-- Study material follows --
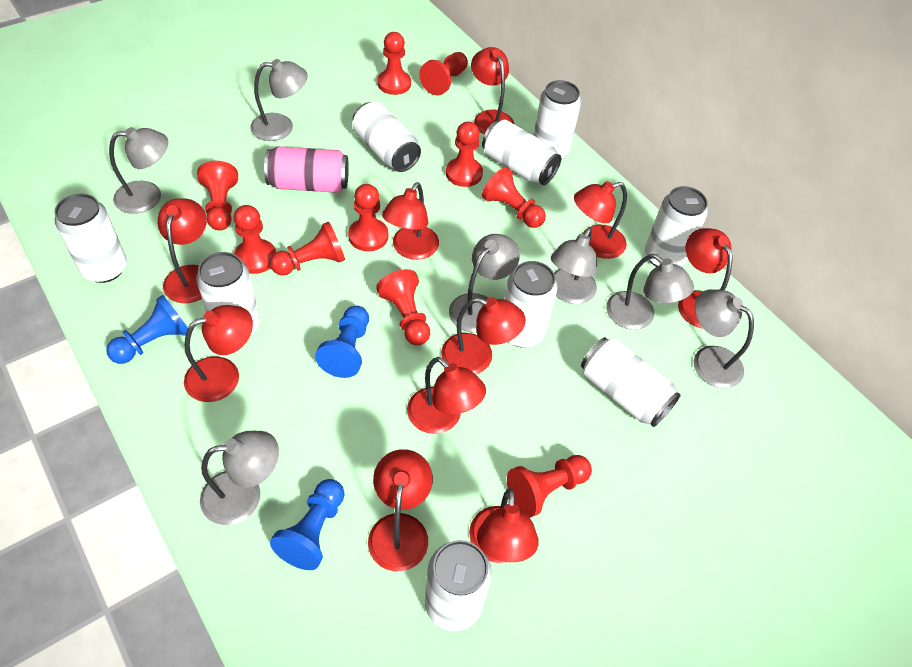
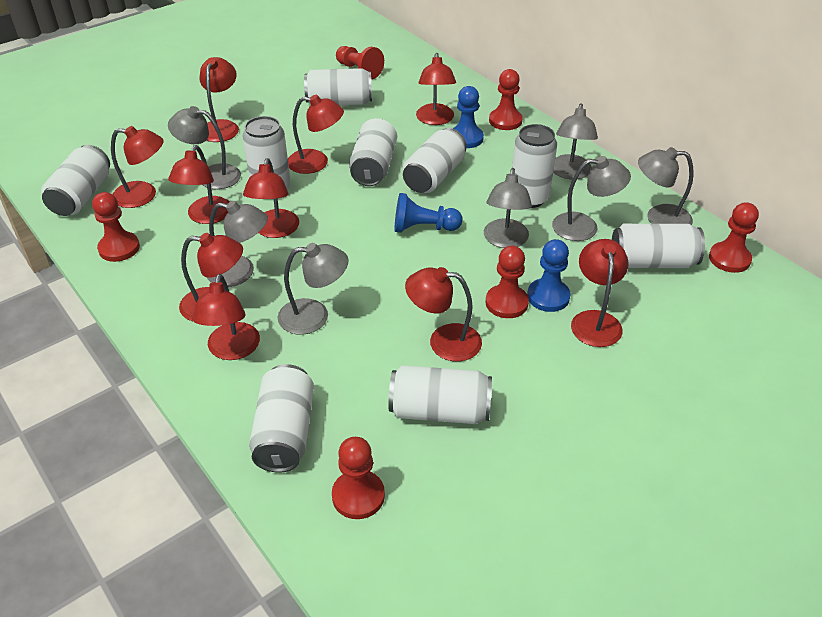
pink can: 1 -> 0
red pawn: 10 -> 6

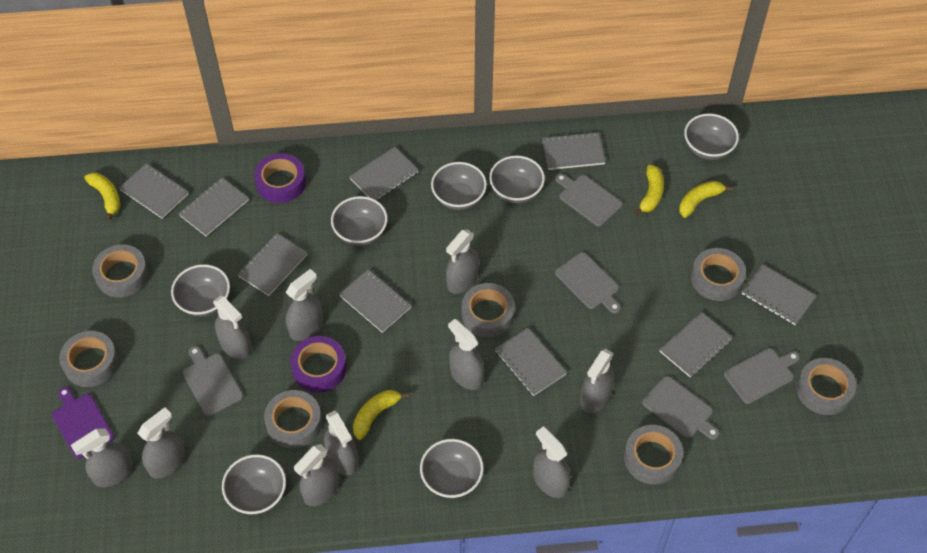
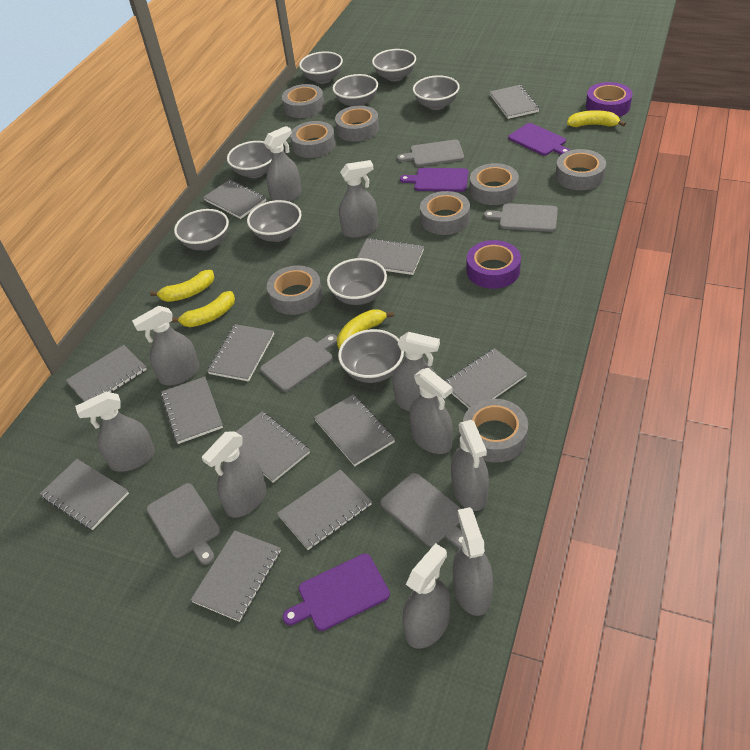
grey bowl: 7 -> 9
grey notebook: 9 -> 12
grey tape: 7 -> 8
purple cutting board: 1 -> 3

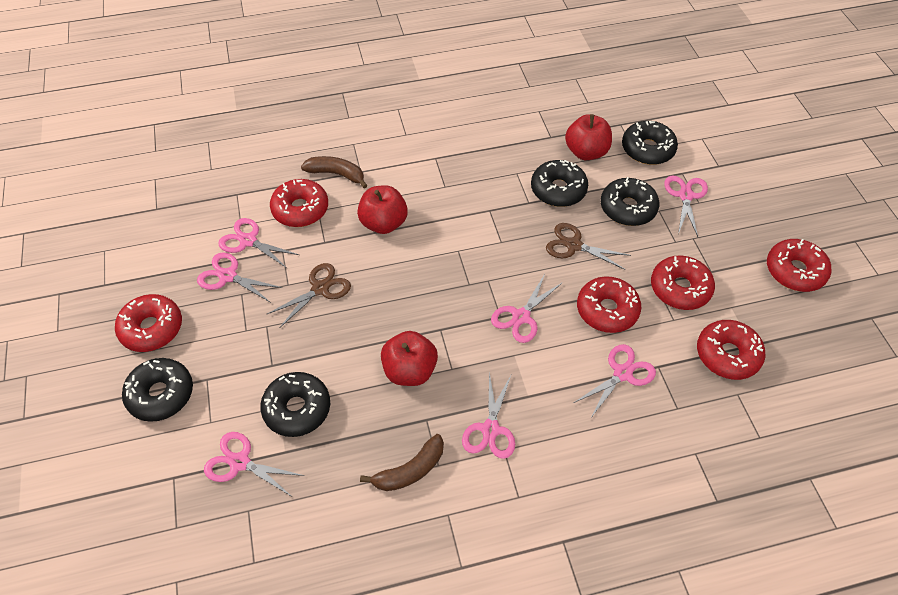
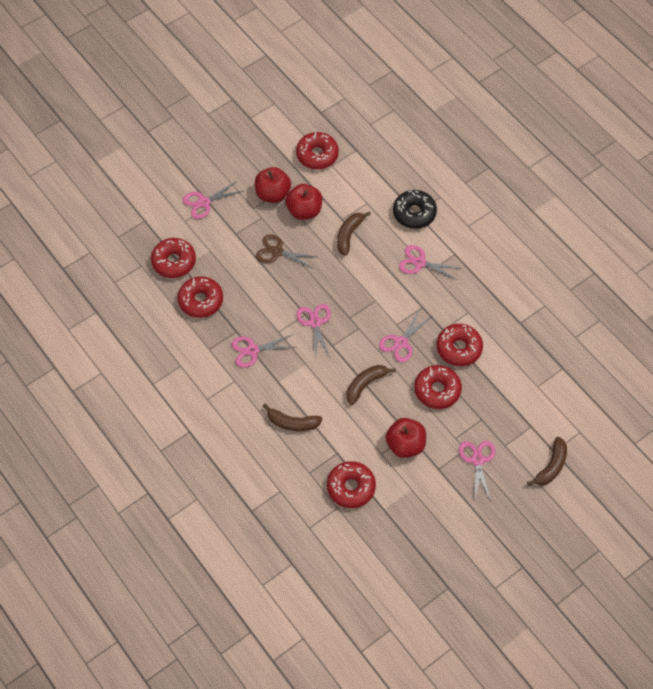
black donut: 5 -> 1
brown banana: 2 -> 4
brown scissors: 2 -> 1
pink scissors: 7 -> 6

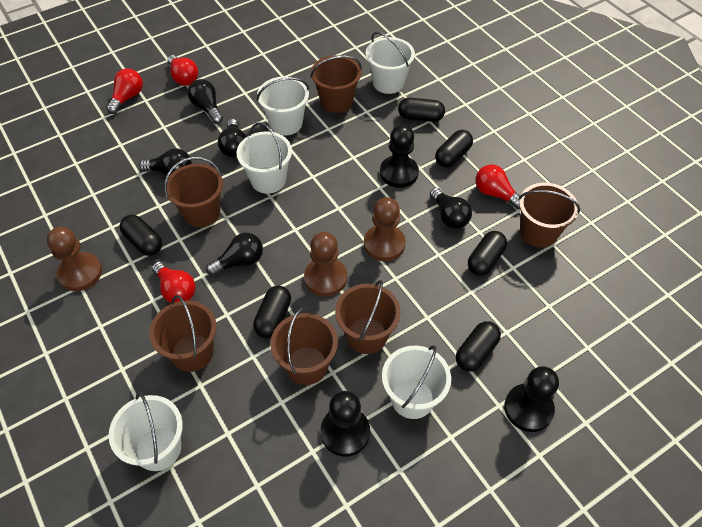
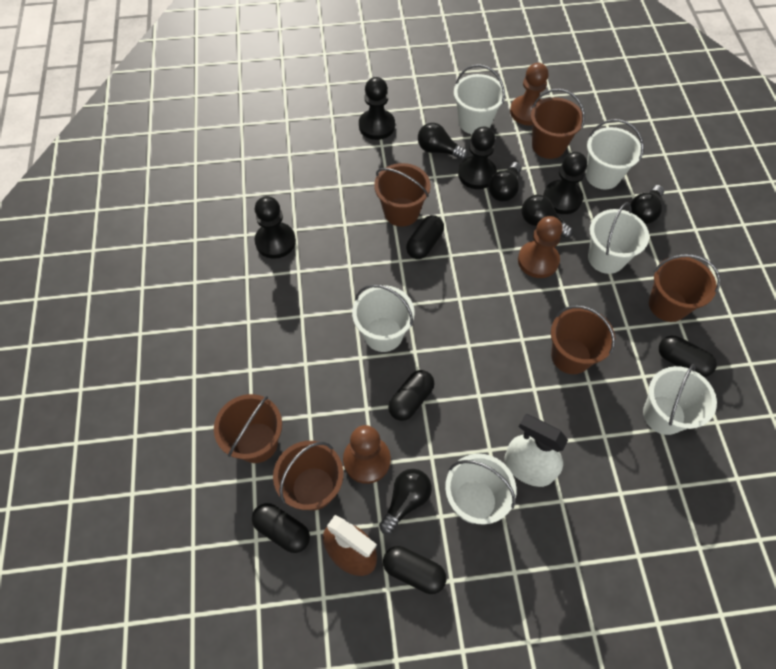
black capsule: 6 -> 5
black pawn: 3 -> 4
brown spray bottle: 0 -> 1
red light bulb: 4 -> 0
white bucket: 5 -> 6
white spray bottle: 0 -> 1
-- Study material concluded --
[Work instruction] Could you write out exactly the lines running from the one with "brown scissors: 2 -> 1" through the last line of the data above, both ends kept, and omit any picture?

[Written reply]
brown scissors: 2 -> 1
pink scissors: 7 -> 6

black capsule: 6 -> 5
black pawn: 3 -> 4
brown spray bottle: 0 -> 1
red light bulb: 4 -> 0
white bucket: 5 -> 6
white spray bottle: 0 -> 1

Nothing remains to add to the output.